··· DATA FOR THE TASK ···

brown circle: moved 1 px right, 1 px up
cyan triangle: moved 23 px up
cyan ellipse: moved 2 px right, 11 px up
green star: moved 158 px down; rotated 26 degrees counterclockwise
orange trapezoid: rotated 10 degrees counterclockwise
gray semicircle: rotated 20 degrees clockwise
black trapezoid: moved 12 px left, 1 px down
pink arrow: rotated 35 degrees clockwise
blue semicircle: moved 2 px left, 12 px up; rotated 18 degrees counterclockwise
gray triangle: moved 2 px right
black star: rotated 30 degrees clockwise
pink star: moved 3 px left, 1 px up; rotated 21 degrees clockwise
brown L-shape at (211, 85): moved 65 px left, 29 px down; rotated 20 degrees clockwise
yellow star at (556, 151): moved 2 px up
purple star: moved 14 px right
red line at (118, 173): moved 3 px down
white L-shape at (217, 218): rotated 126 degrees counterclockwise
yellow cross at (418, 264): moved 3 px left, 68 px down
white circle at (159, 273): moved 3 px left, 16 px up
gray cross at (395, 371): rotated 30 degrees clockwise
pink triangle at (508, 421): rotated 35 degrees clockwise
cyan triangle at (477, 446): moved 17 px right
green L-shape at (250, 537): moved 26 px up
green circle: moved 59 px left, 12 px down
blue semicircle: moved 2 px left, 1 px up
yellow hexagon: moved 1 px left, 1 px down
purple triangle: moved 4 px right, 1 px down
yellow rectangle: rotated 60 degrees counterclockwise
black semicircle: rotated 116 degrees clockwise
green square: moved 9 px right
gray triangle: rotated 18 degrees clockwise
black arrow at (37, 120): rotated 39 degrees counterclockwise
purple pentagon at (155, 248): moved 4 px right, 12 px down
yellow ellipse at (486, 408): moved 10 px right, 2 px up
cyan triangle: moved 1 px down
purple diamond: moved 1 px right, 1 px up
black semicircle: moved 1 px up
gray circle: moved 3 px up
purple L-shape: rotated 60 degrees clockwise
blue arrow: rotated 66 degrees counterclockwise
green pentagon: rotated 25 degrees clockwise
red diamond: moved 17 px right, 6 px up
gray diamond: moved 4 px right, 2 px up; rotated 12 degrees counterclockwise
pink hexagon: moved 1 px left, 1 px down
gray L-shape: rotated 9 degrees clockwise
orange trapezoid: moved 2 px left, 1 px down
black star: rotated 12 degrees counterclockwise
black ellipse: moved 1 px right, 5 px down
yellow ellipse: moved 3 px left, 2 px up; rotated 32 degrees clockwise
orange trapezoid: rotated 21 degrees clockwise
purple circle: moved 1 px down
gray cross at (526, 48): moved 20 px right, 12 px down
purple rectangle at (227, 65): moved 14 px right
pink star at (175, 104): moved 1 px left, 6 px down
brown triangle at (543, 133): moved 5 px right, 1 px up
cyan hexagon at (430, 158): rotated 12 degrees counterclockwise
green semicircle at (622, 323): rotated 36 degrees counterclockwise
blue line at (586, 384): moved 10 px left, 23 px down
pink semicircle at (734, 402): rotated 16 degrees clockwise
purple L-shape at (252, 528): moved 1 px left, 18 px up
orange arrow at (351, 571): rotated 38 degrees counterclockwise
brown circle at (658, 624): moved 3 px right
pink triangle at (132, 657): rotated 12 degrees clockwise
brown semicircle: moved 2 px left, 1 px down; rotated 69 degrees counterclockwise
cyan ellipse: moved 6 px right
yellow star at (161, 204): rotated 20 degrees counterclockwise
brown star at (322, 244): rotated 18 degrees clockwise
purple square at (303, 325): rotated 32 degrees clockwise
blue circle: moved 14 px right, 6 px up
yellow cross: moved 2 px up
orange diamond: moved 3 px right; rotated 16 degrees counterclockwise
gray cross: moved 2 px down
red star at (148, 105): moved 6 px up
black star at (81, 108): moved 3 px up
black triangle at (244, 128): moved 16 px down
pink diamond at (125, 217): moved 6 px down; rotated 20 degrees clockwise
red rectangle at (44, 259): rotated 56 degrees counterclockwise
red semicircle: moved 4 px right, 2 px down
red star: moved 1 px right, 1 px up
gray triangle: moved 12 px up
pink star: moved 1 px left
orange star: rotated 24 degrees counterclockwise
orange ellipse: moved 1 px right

···

» **WHAT NEEDS TO BE DONE**:
Each line of the data should be reproduced exactly as it appears.

» **TASK RESPONSE**:
brown circle: moved 1 px right, 1 px up
cyan triangle: moved 23 px up
cyan ellipse: moved 2 px right, 11 px up
green star: moved 158 px down; rotated 26 degrees counterclockwise
orange trapezoid: rotated 10 degrees counterclockwise
gray semicircle: rotated 20 degrees clockwise
black trapezoid: moved 12 px left, 1 px down
pink arrow: rotated 35 degrees clockwise
blue semicircle: moved 2 px left, 12 px up; rotated 18 degrees counterclockwise
gray triangle: moved 2 px right
black star: rotated 30 degrees clockwise
pink star: moved 3 px left, 1 px up; rotated 21 degrees clockwise
brown L-shape at (211, 85): moved 65 px left, 29 px down; rotated 20 degrees clockwise
yellow star at (556, 151): moved 2 px up
purple star: moved 14 px right
red line at (118, 173): moved 3 px down
white L-shape at (217, 218): rotated 126 degrees counterclockwise
yellow cross at (418, 264): moved 3 px left, 68 px down
white circle at (159, 273): moved 3 px left, 16 px up
gray cross at (395, 371): rotated 30 degrees clockwise
pink triangle at (508, 421): rotated 35 degrees clockwise
cyan triangle at (477, 446): moved 17 px right
green L-shape at (250, 537): moved 26 px up
green circle: moved 59 px left, 12 px down
blue semicircle: moved 2 px left, 1 px up
yellow hexagon: moved 1 px left, 1 px down
purple triangle: moved 4 px right, 1 px down
yellow rectangle: rotated 60 degrees counterclockwise
black semicircle: rotated 116 degrees clockwise
green square: moved 9 px right
gray triangle: rotated 18 degrees clockwise
black arrow at (37, 120): rotated 39 degrees counterclockwise
purple pentagon at (155, 248): moved 4 px right, 12 px down
yellow ellipse at (486, 408): moved 10 px right, 2 px up
cyan triangle: moved 1 px down
purple diamond: moved 1 px right, 1 px up
black semicircle: moved 1 px up
gray circle: moved 3 px up
purple L-shape: rotated 60 degrees clockwise
blue arrow: rotated 66 degrees counterclockwise
green pentagon: rotated 25 degrees clockwise
red diamond: moved 17 px right, 6 px up
gray diamond: moved 4 px right, 2 px up; rotated 12 degrees counterclockwise
pink hexagon: moved 1 px left, 1 px down
gray L-shape: rotated 9 degrees clockwise
orange trapezoid: moved 2 px left, 1 px down
black star: rotated 12 degrees counterclockwise
black ellipse: moved 1 px right, 5 px down
yellow ellipse: moved 3 px left, 2 px up; rotated 32 degrees clockwise
orange trapezoid: rotated 21 degrees clockwise
purple circle: moved 1 px down
gray cross at (526, 48): moved 20 px right, 12 px down
purple rectangle at (227, 65): moved 14 px right
pink star at (175, 104): moved 1 px left, 6 px down
brown triangle at (543, 133): moved 5 px right, 1 px up
cyan hexagon at (430, 158): rotated 12 degrees counterclockwise
green semicircle at (622, 323): rotated 36 degrees counterclockwise
blue line at (586, 384): moved 10 px left, 23 px down
pink semicircle at (734, 402): rotated 16 degrees clockwise
purple L-shape at (252, 528): moved 1 px left, 18 px up
orange arrow at (351, 571): rotated 38 degrees counterclockwise
brown circle at (658, 624): moved 3 px right
pink triangle at (132, 657): rotated 12 degrees clockwise
brown semicircle: moved 2 px left, 1 px down; rotated 69 degrees counterclockwise
cyan ellipse: moved 6 px right
yellow star at (161, 204): rotated 20 degrees counterclockwise
brown star at (322, 244): rotated 18 degrees clockwise
purple square at (303, 325): rotated 32 degrees clockwise
blue circle: moved 14 px right, 6 px up
yellow cross: moved 2 px up
orange diamond: moved 3 px right; rotated 16 degrees counterclockwise
gray cross: moved 2 px down
red star at (148, 105): moved 6 px up
black star at (81, 108): moved 3 px up
black triangle at (244, 128): moved 16 px down
pink diamond at (125, 217): moved 6 px down; rotated 20 degrees clockwise
red rectangle at (44, 259): rotated 56 degrees counterclockwise
red semicircle: moved 4 px right, 2 px down
red star: moved 1 px right, 1 px up
gray triangle: moved 12 px up
pink star: moved 1 px left
orange star: rotated 24 degrees counterclockwise
orange ellipse: moved 1 px right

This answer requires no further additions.